Records provided: Begin

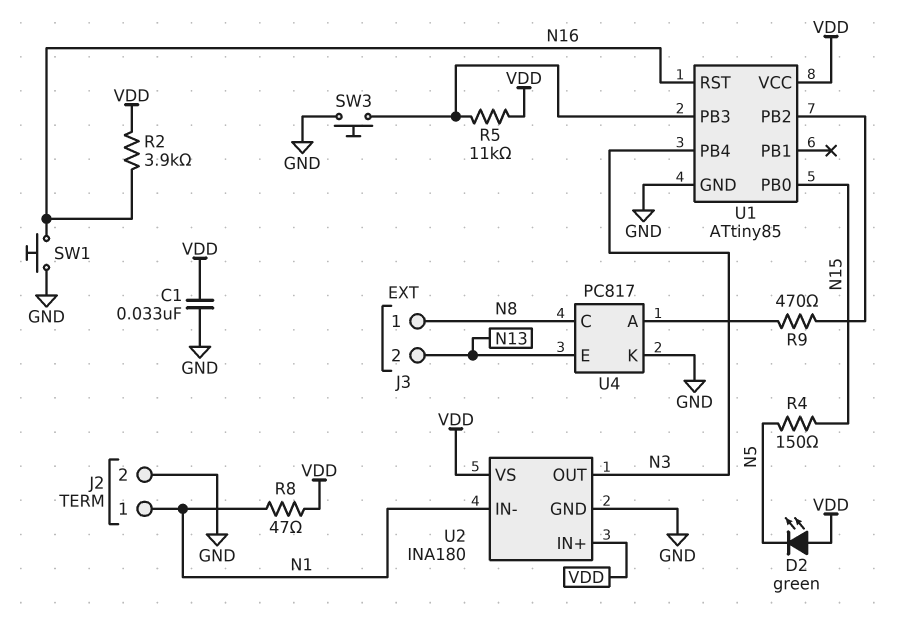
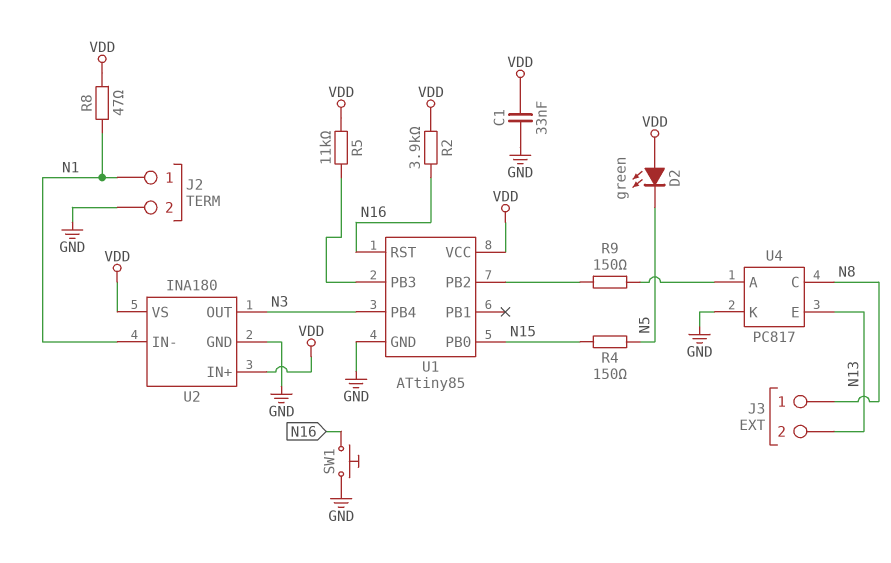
R9: 470 (U1/PB2, U4/A) -> 150 (U1/PB2, U4/A)
SW3: button (GND, U1/PB3) -> none

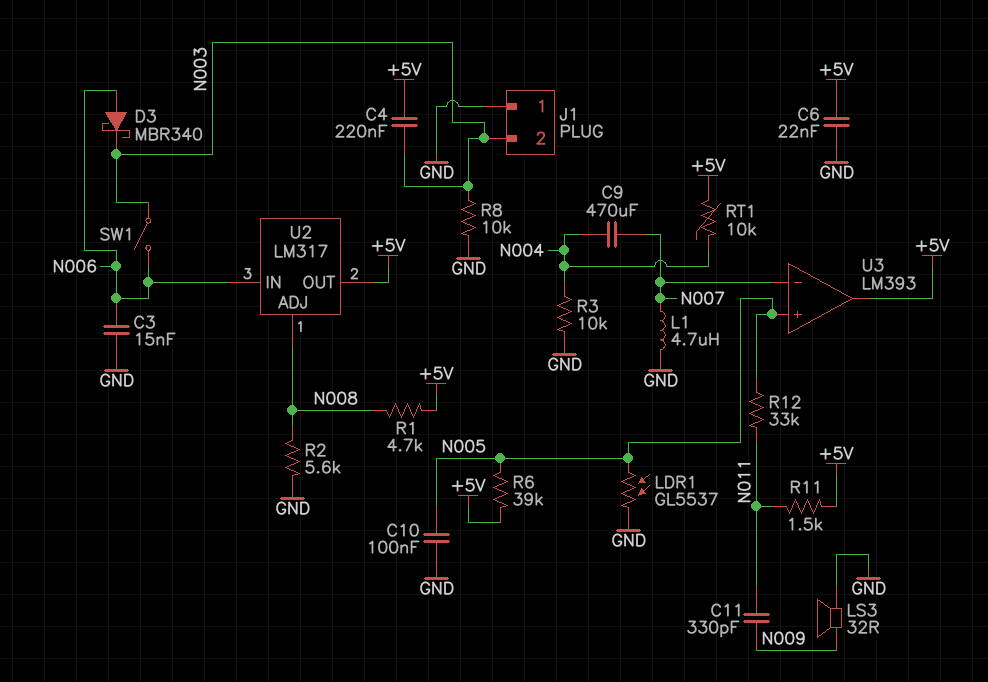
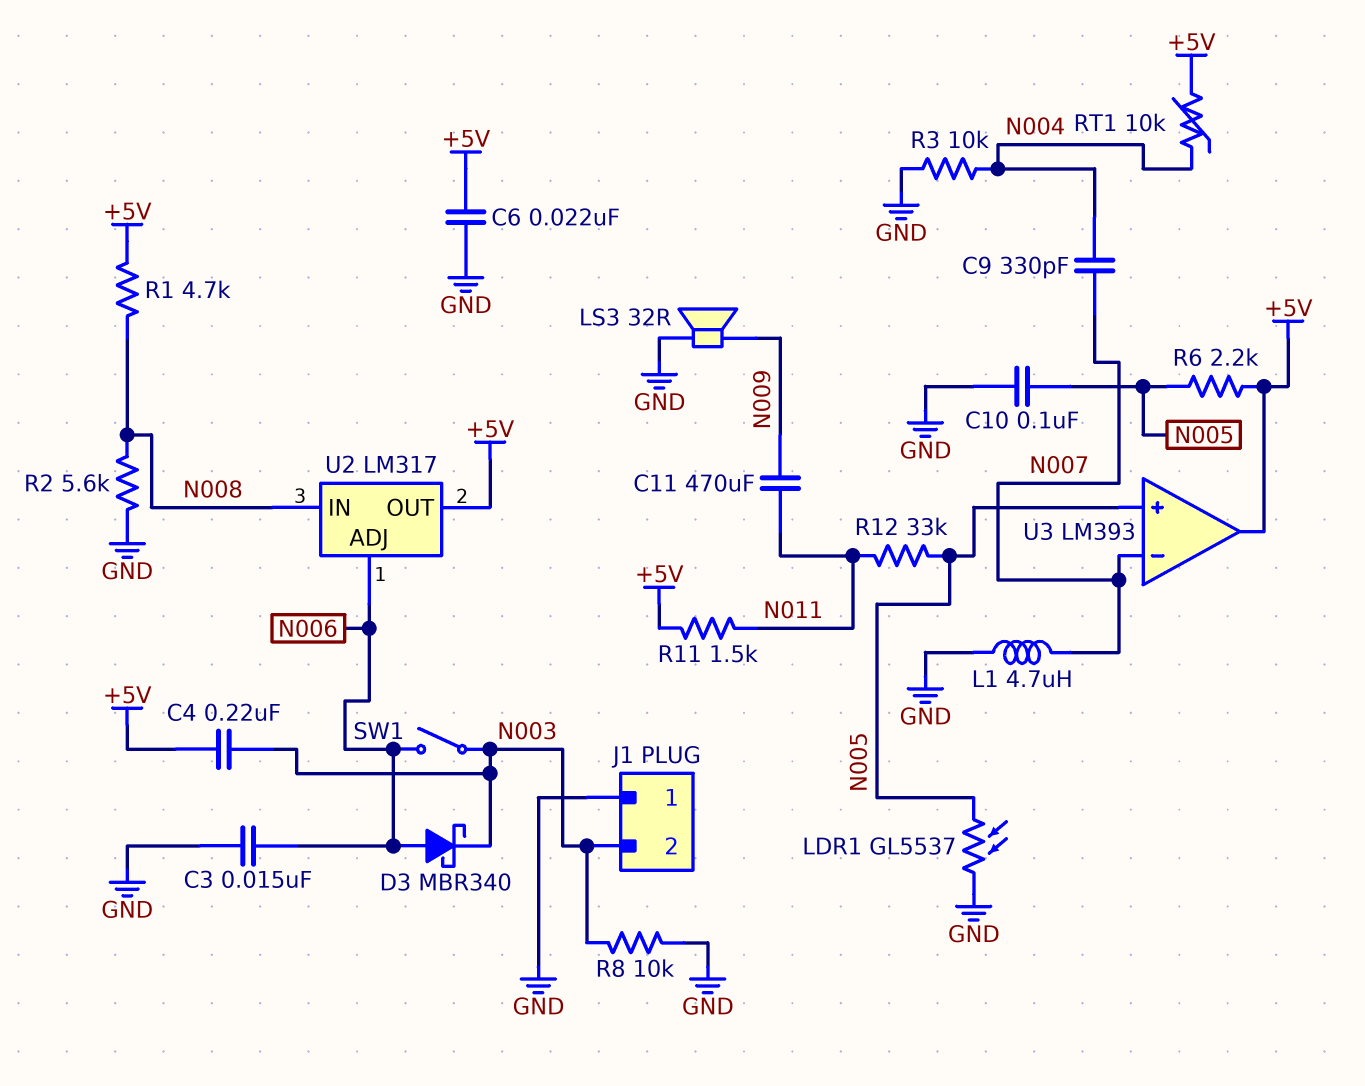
C9: 470uF (N004, N007) -> 330pF (N004, N007)
C11: 330pF (N009, N011) -> 470uF (N009, N011)
R6: 39k (+5V, N005) -> 2.2k (+5V, N005)
U2 pin ADJ: N008 -> N006
U2 pin IN: N006 -> N008

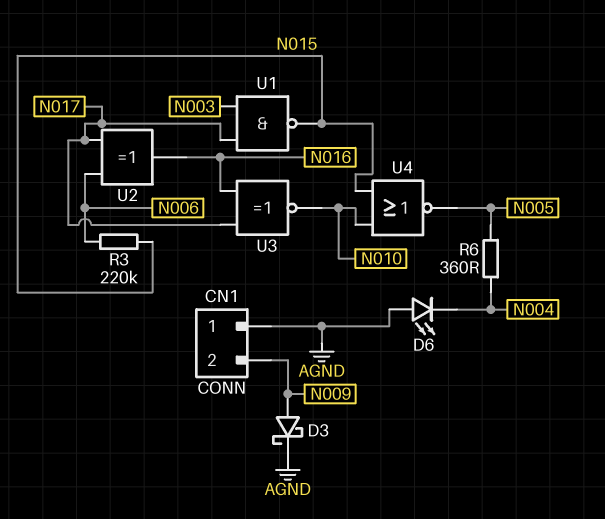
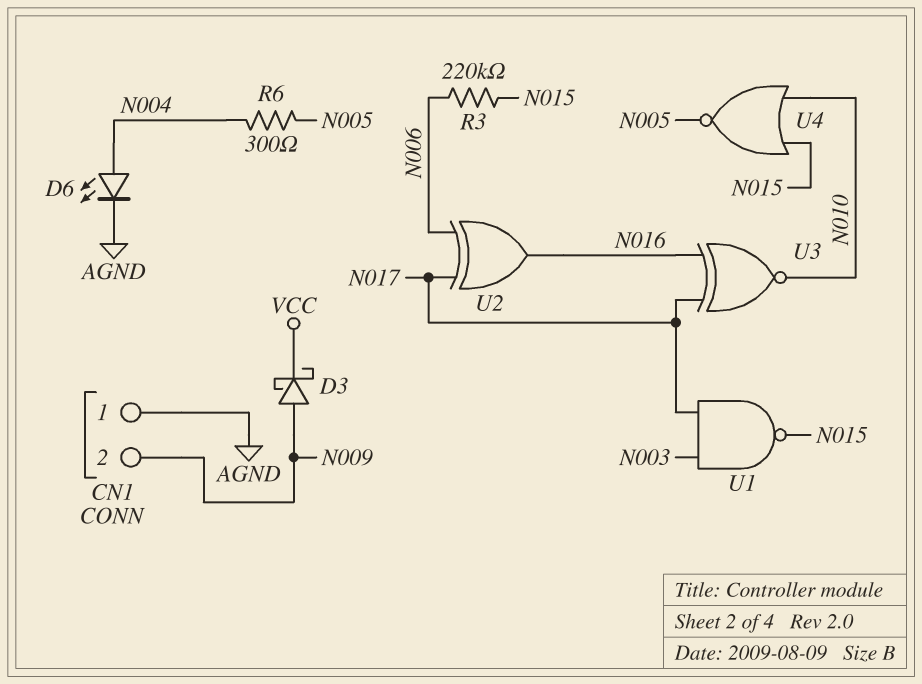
D3: schottky (A N009, K AGND) -> schottky (A N009, K VCC)
D6: LED (A AGND, K N004) -> LED (A N004, K AGND)
R6: 360 (N004, N005) -> 300 (N004, N005)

Records provided: End

Your objective
In the data above, find each line that has the word "AGND" and copy it out.

Solution to the exercise
D3: schottky (A N009, K AGND) -> schottky (A N009, K VCC)
D6: LED (A AGND, K N004) -> LED (A N004, K AGND)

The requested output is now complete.